==== SUPPLIED DATA ====

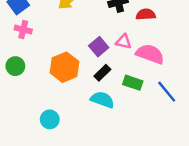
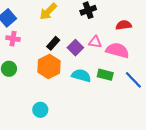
red semicircle: (146, 14) -> (124, 25), moved
black rectangle: (102, 73) -> (53, 43), moved
cyan semicircle: (102, 100) -> (81, 75), moved

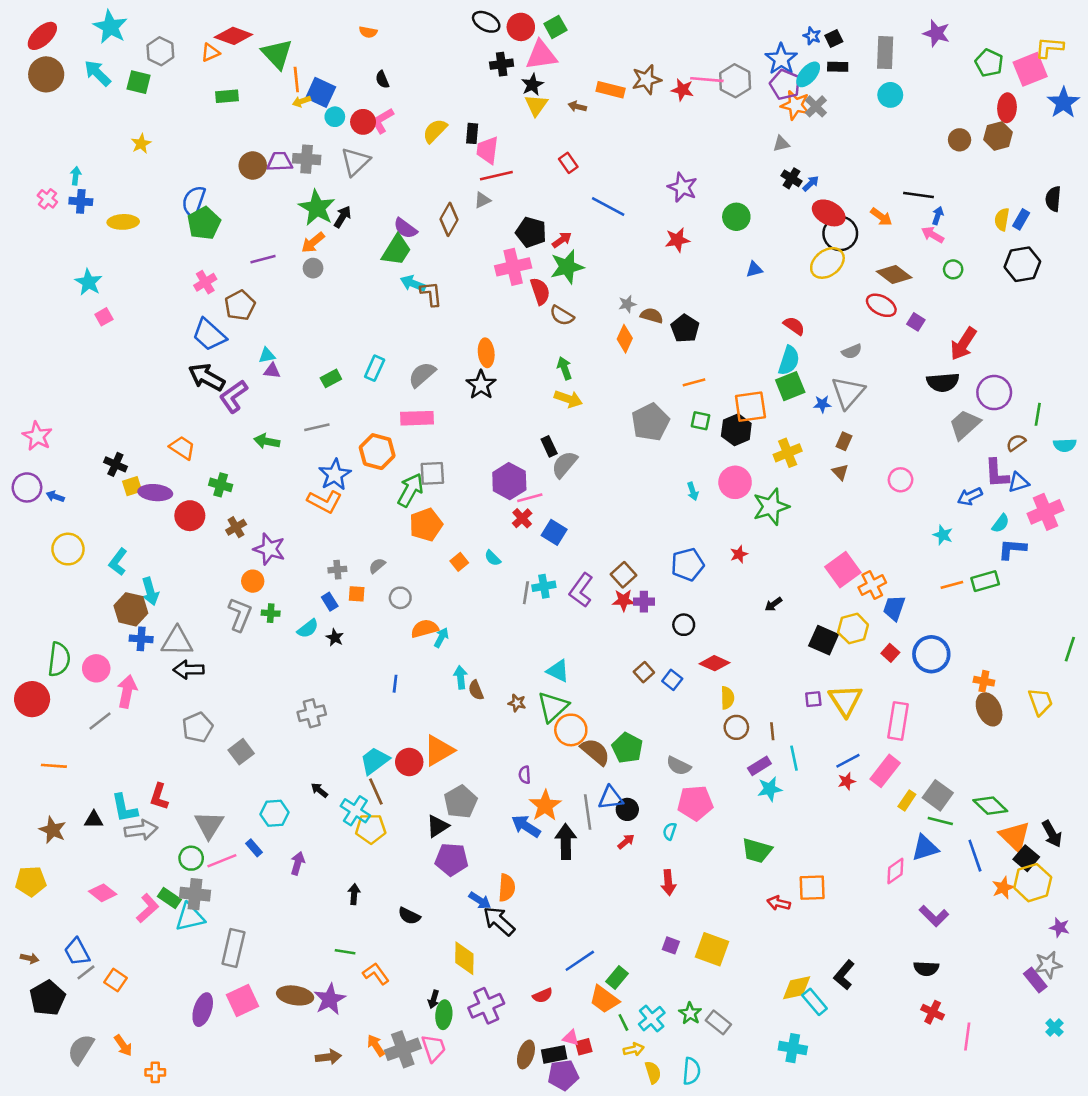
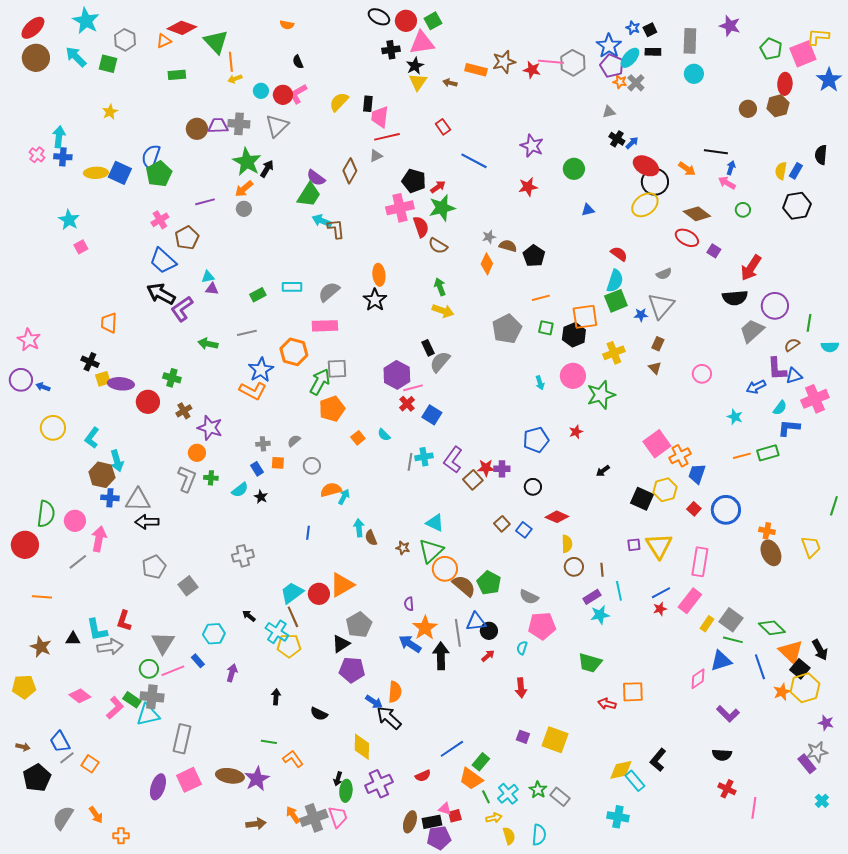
blue square: (321, 92) -> (120, 173), moved
orange star: (795, 105) -> (620, 82), size x0.6
cyan arrow: (76, 176) -> (59, 137), size x1.5
cyan rectangle: (375, 368) -> (292, 287), turned 66
orange trapezoid: (182, 448) -> (109, 323), moved, turned -120
brown square: (623, 575) -> (473, 480), moved

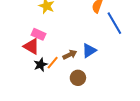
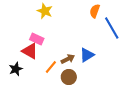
black star: (40, 65) -> (16, 69), moved
brown circle: (78, 78) -> (69, 77), moved

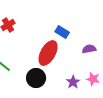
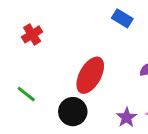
blue rectangle: (62, 32) -> (122, 18), moved

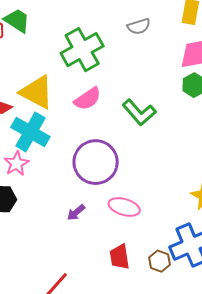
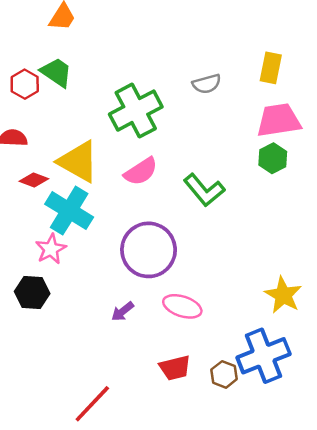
red trapezoid: (120, 257) -> (175, 368), turned -96

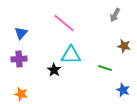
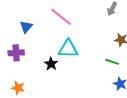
blue triangle: (21, 33) -> (26, 27), moved
green line: (105, 68) -> (112, 62), moved

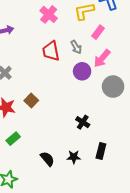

====

WHAT THE TASK REQUIRES: With the pictures omitted, copy the entries above exactly from the line containing "cyan arrow: (76, 176) -> (59, 137), size x1.5" through the line containing "blue triangle: (21, 33) -> (26, 27), moved", both lines included.

RESPONSE TO THE TASK:
cyan arrow: (76, 176) -> (59, 137), size x1.5
cyan rectangle: (375, 368) -> (292, 287), turned 66
orange trapezoid: (182, 448) -> (109, 323), moved, turned -120
brown square: (623, 575) -> (473, 480), moved

black star: (40, 65) -> (16, 69), moved
brown circle: (78, 78) -> (69, 77), moved

blue rectangle: (62, 32) -> (122, 18), moved

red trapezoid: (120, 257) -> (175, 368), turned -96

blue triangle: (21, 33) -> (26, 27), moved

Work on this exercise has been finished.